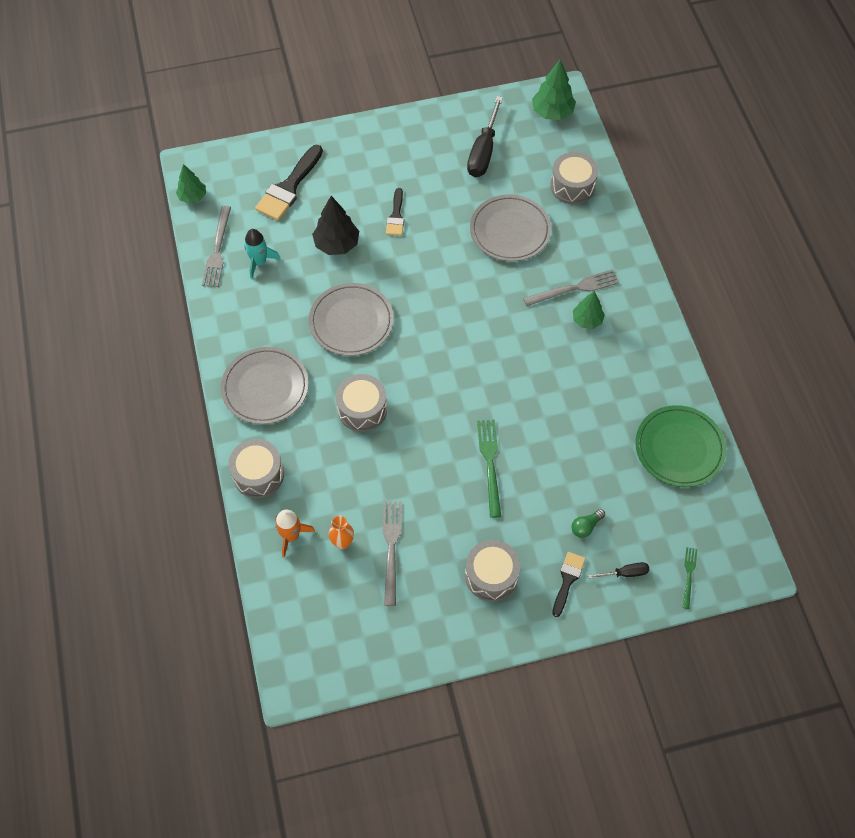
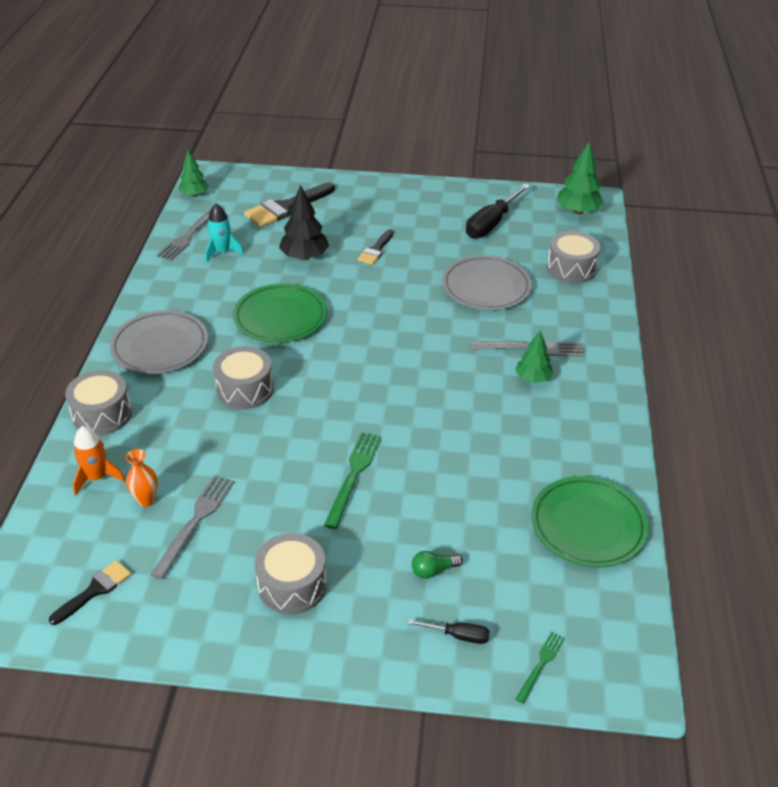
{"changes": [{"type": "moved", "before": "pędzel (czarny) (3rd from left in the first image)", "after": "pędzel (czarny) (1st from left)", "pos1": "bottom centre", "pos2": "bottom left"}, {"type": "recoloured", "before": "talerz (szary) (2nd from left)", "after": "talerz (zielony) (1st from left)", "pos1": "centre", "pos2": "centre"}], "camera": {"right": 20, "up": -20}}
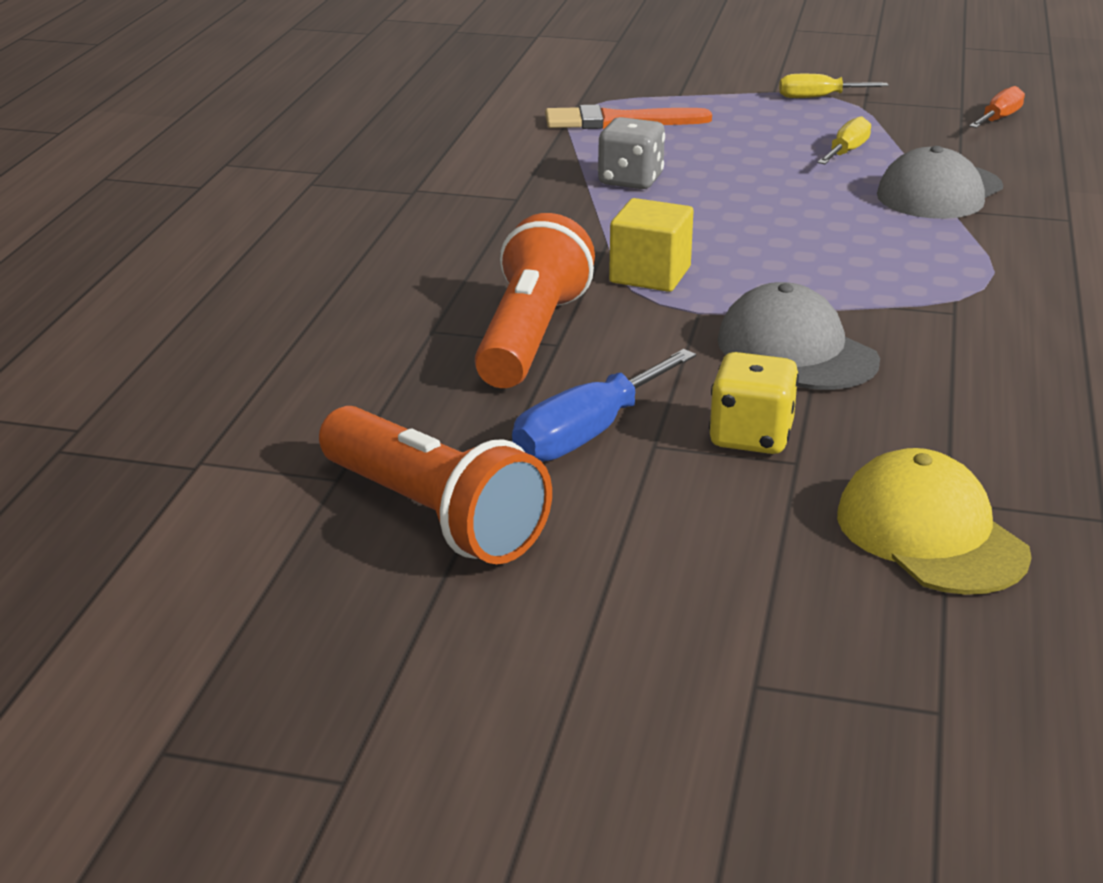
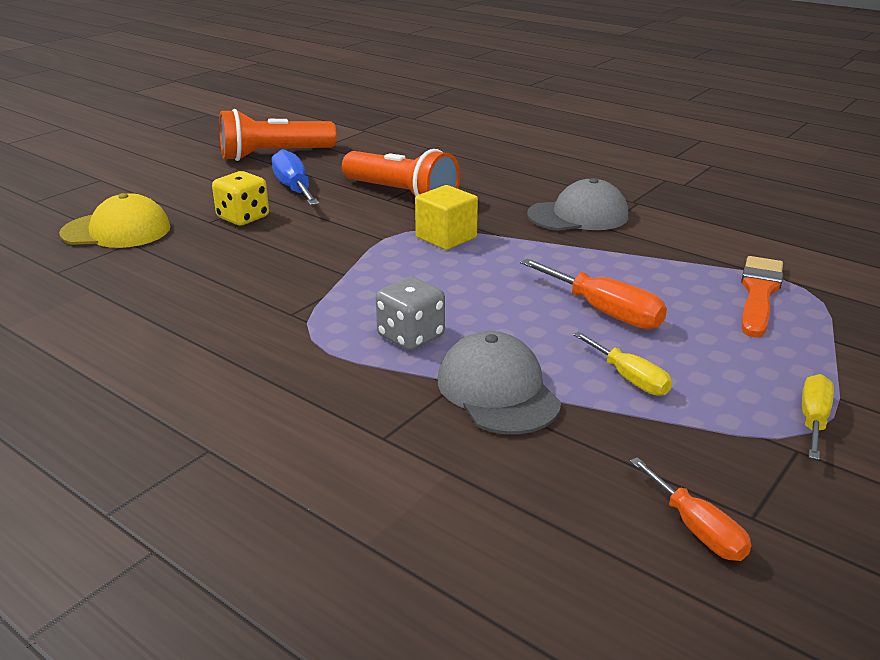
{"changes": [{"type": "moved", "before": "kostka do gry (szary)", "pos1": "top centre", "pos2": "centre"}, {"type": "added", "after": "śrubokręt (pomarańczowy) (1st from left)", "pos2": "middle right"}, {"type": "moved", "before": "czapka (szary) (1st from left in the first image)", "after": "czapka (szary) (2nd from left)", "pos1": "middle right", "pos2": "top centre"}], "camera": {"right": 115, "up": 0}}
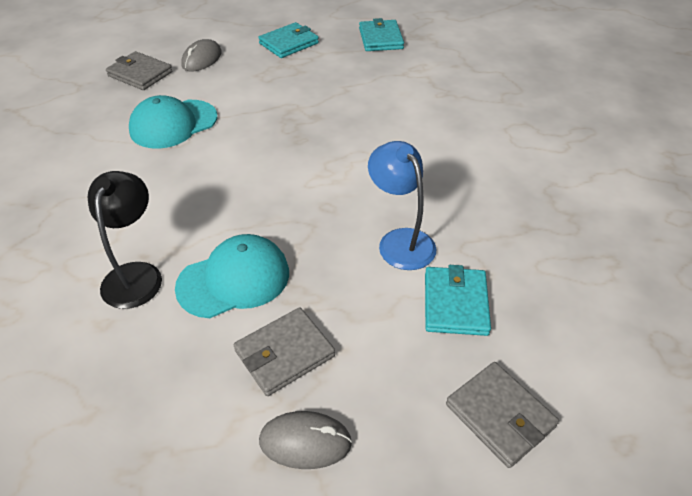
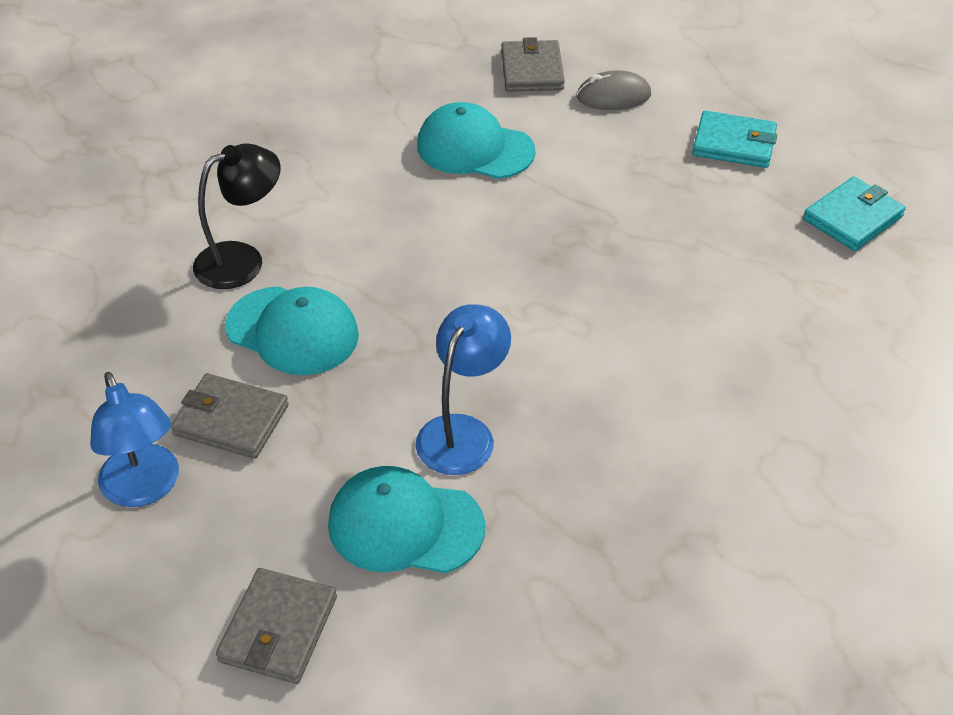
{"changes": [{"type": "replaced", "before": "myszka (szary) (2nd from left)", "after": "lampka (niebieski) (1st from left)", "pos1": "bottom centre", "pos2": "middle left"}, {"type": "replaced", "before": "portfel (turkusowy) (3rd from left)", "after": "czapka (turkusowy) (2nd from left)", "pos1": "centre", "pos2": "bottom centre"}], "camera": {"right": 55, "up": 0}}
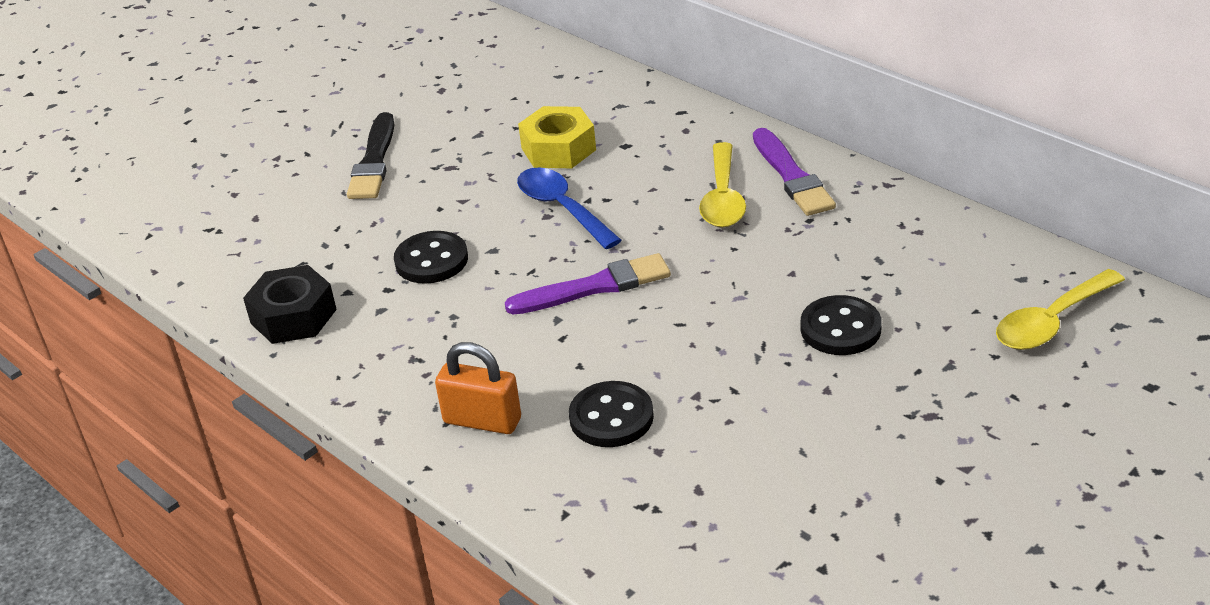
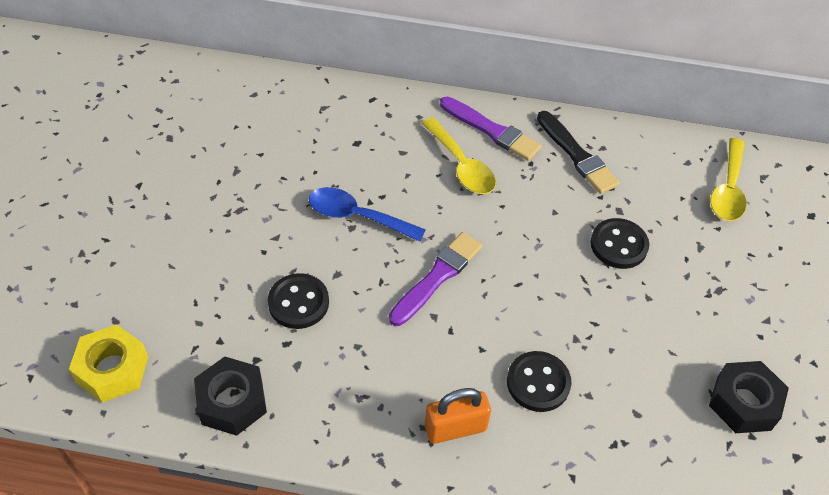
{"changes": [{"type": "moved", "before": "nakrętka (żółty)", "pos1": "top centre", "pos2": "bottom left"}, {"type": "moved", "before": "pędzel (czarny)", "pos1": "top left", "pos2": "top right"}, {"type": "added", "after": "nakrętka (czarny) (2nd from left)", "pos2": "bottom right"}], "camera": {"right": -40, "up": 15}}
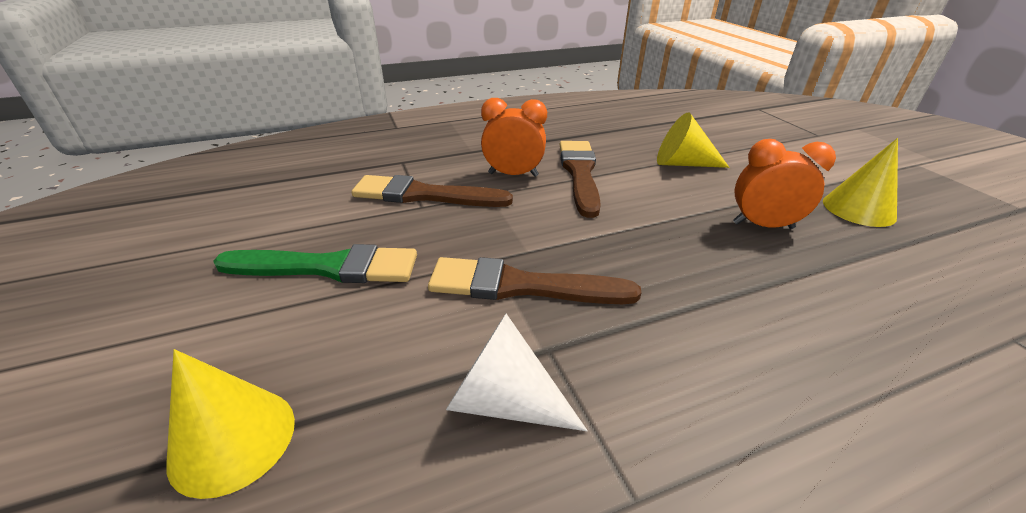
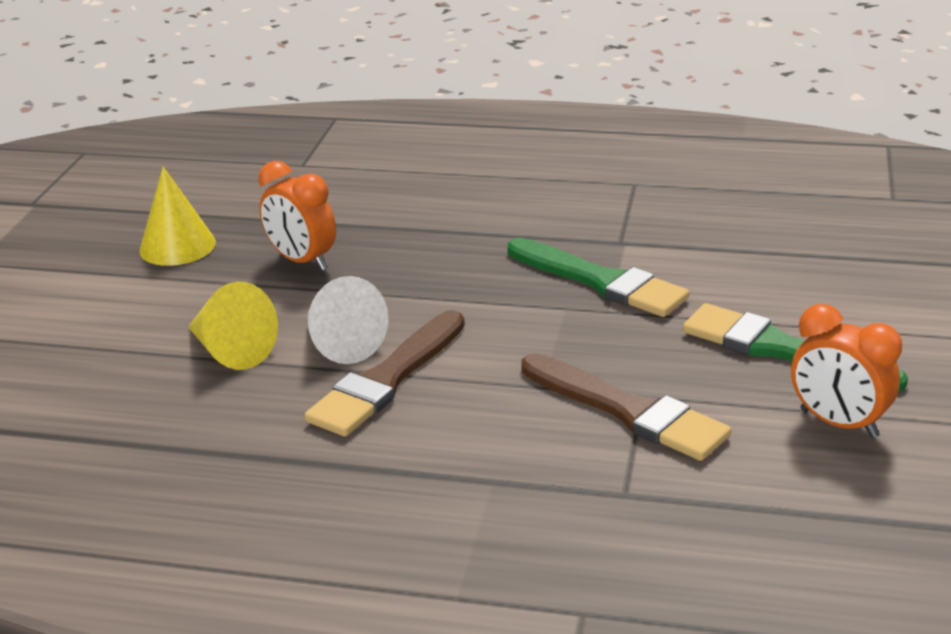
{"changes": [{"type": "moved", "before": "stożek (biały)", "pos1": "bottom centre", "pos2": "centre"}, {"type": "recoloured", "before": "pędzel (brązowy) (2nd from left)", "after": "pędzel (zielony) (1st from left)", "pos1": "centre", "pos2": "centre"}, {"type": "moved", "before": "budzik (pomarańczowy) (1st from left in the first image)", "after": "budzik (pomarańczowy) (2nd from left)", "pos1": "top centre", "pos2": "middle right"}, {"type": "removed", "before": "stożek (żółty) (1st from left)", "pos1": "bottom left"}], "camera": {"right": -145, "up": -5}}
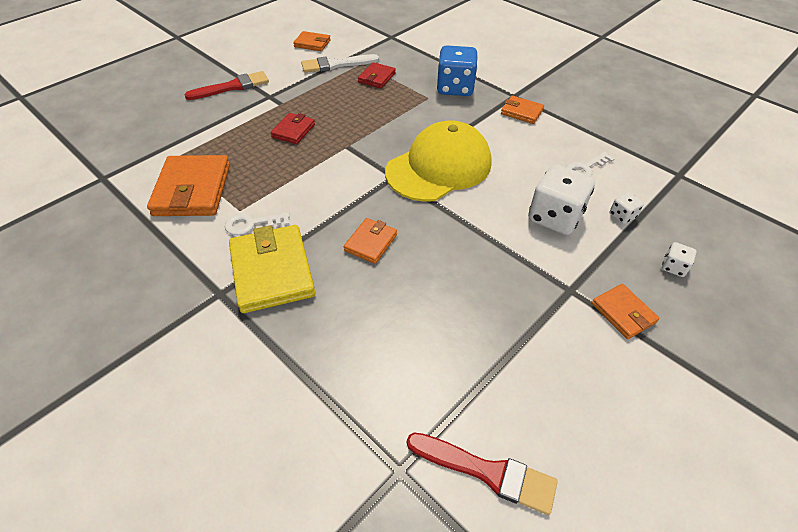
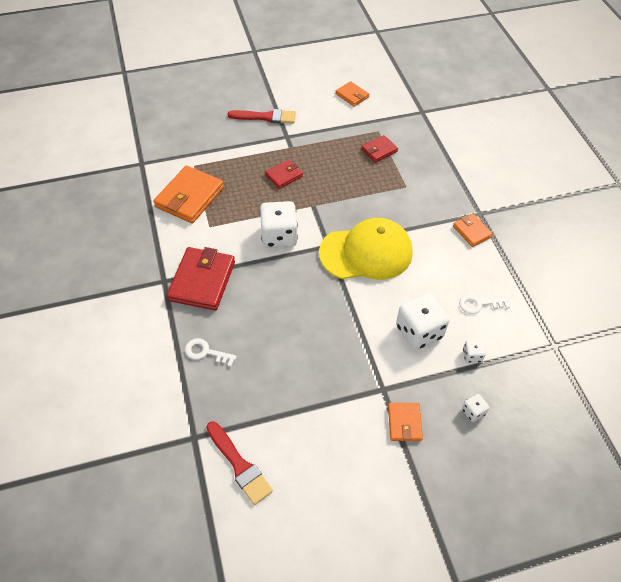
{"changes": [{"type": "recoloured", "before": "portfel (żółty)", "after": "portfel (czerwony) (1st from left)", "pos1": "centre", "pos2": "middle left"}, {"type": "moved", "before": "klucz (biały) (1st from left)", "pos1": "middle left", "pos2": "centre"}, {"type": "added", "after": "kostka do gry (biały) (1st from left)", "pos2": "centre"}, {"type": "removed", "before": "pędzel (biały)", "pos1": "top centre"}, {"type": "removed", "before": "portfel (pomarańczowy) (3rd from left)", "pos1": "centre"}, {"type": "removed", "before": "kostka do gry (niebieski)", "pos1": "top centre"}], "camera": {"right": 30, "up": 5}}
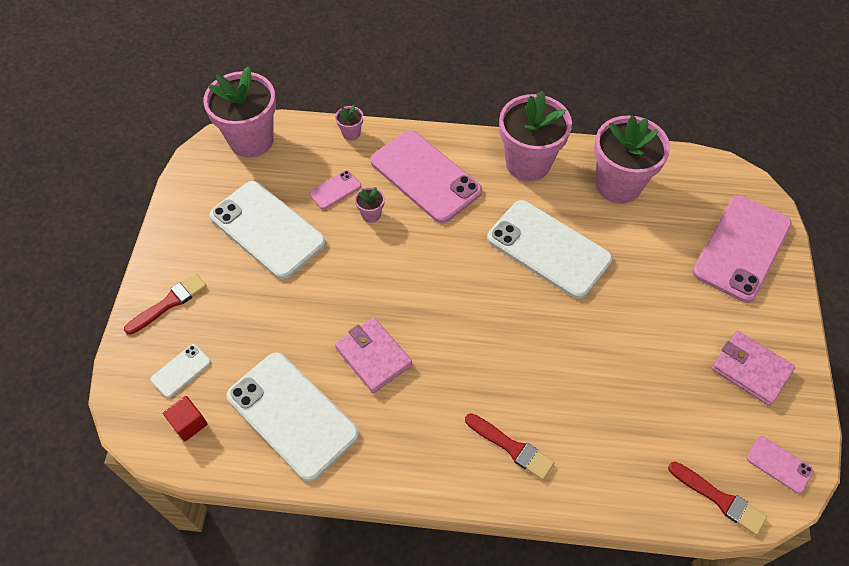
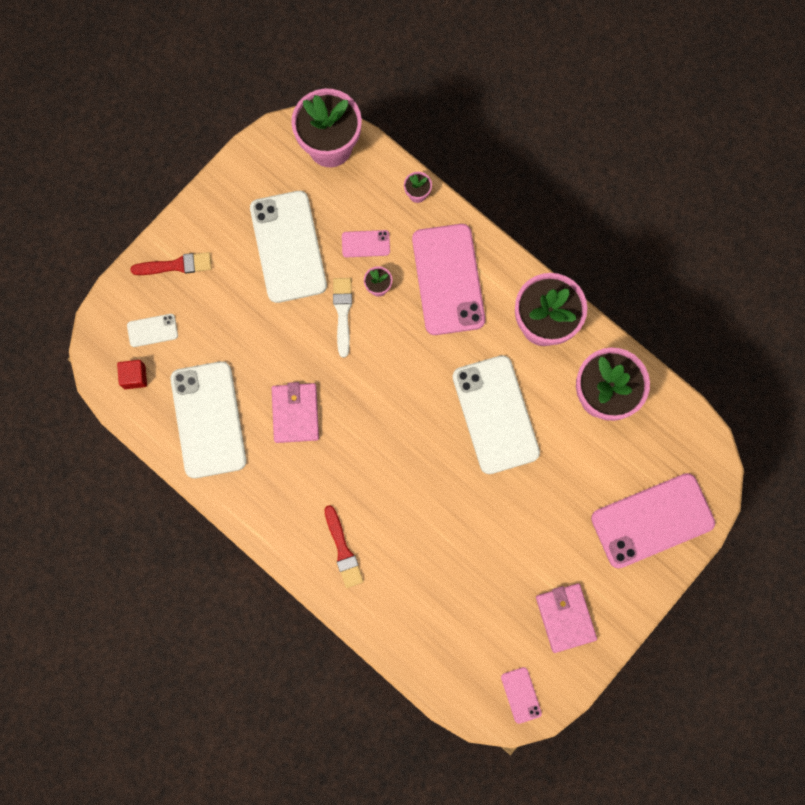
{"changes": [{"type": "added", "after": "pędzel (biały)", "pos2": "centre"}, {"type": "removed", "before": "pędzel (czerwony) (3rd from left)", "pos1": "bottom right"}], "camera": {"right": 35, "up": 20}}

- WORK INSTRUCTIONS
Type out the data above again exactly as written, minus the images.

- RESULT OF THIS EXERCISE
{"changes": [{"type": "moved", "before": "pędzel (czarny) (3rd from left in the first image)", "after": "pędzel (czarny) (1st from left)", "pos1": "bottom centre", "pos2": "bottom left"}, {"type": "recoloured", "before": "talerz (szary) (2nd from left)", "after": "talerz (zielony) (1st from left)", "pos1": "centre", "pos2": "centre"}], "camera": {"right": 20, "up": -20}}
{"changes": [{"type": "moved", "before": "kostka do gry (szary)", "pos1": "top centre", "pos2": "centre"}, {"type": "added", "after": "śrubokręt (pomarańczowy) (1st from left)", "pos2": "middle right"}, {"type": "moved", "before": "czapka (szary) (1st from left in the first image)", "after": "czapka (szary) (2nd from left)", "pos1": "middle right", "pos2": "top centre"}], "camera": {"right": 115, "up": 0}}
{"changes": [{"type": "replaced", "before": "myszka (szary) (2nd from left)", "after": "lampka (niebieski) (1st from left)", "pos1": "bottom centre", "pos2": "middle left"}, {"type": "replaced", "before": "portfel (turkusowy) (3rd from left)", "after": "czapka (turkusowy) (2nd from left)", "pos1": "centre", "pos2": "bottom centre"}], "camera": {"right": 55, "up": 0}}
{"changes": [{"type": "moved", "before": "nakrętka (żółty)", "pos1": "top centre", "pos2": "bottom left"}, {"type": "moved", "before": "pędzel (czarny)", "pos1": "top left", "pos2": "top right"}, {"type": "added", "after": "nakrętka (czarny) (2nd from left)", "pos2": "bottom right"}], "camera": {"right": -40, "up": 15}}
{"changes": [{"type": "moved", "before": "stożek (biały)", "pos1": "bottom centre", "pos2": "centre"}, {"type": "recoloured", "before": "pędzel (brązowy) (2nd from left)", "after": "pędzel (zielony) (1st from left)", "pos1": "centre", "pos2": "centre"}, {"type": "moved", "before": "budzik (pomarańczowy) (1st from left in the first image)", "after": "budzik (pomarańczowy) (2nd from left)", "pos1": "top centre", "pos2": "middle right"}, {"type": "removed", "before": "stożek (żółty) (1st from left)", "pos1": "bottom left"}], "camera": {"right": -145, "up": -5}}
{"changes": [{"type": "recoloured", "before": "portfel (żółty)", "after": "portfel (czerwony) (1st from left)", "pos1": "centre", "pos2": "middle left"}, {"type": "moved", "before": "klucz (biały) (1st from left)", "pos1": "middle left", "pos2": "centre"}, {"type": "added", "after": "kostka do gry (biały) (1st from left)", "pos2": "centre"}, {"type": "removed", "before": "pędzel (biały)", "pos1": "top centre"}, {"type": "removed", "before": "portfel (pomarańczowy) (3rd from left)", "pos1": "centre"}, {"type": "removed", "before": "kostka do gry (niebieski)", "pos1": "top centre"}], "camera": {"right": 30, "up": 5}}
{"changes": [{"type": "added", "after": "pędzel (biały)", "pos2": "centre"}, {"type": "removed", "before": "pędzel (czerwony) (3rd from left)", "pos1": "bottom right"}], "camera": {"right": 35, "up": 20}}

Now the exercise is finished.